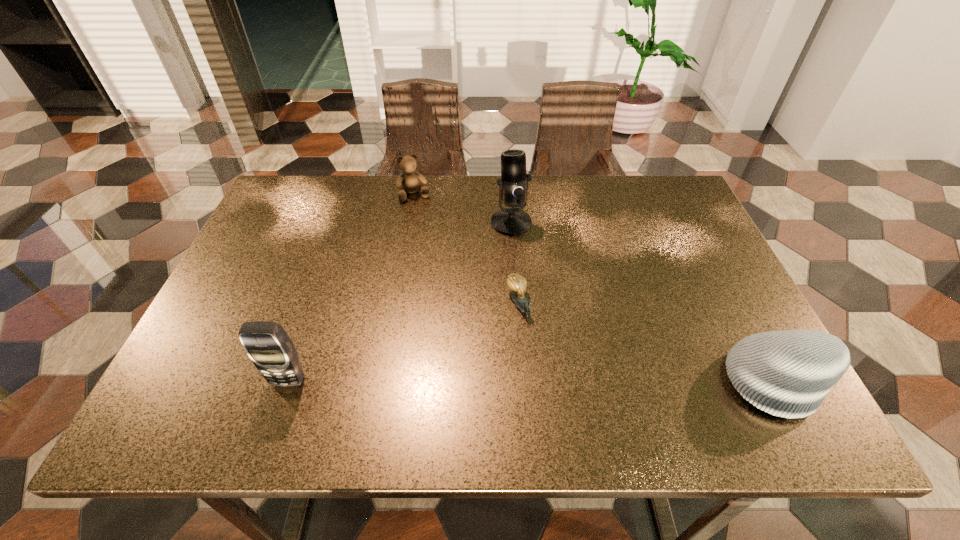
Identify the location of teddy bear present at the far edge. Image resolution: width=960 pixels, height=540 pixels. (408, 181).

I want to click on cellular telephone present at the near edge, so click(x=267, y=344).

This screenshot has height=540, width=960. I want to click on beanie that is at the near edge, so click(788, 373).

Find the location of a particular element. This screenshot has height=540, width=960. object positioned at the right edge is located at coordinates (788, 373).

Where is `object that is at the near right corner`? object that is at the near right corner is located at coordinates (788, 373).

What are the coordinates of `blank space at the far edge of the desktop` in the screenshot? It's located at (545, 197).

What are the coordinates of `vacant region at the near edge` in the screenshot? It's located at (663, 366).

Find the location of `vacant space at the left edge of the desktop`. vacant space at the left edge of the desktop is located at coordinates (230, 289).

This screenshot has height=540, width=960. In the image, there is a desktop. What are the coordinates of `vacant region at the right edge` in the screenshot? It's located at (689, 303).

Where is `free space at the far left corner of the desktop`? The width and height of the screenshot is (960, 540). free space at the far left corner of the desktop is located at coordinates (299, 204).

TASK STATEMENT → Write out the lines of the listing above between the line holding "corner is located at coordinates (788, 373)." and the line holding "at (545, 197).", inclusive, exactly as they appear.

ANSWER SPACE →
Where is `object that is at the near right corner`? object that is at the near right corner is located at coordinates (788, 373).

What are the coordinates of `blank space at the far edge of the desktop` in the screenshot? It's located at (545, 197).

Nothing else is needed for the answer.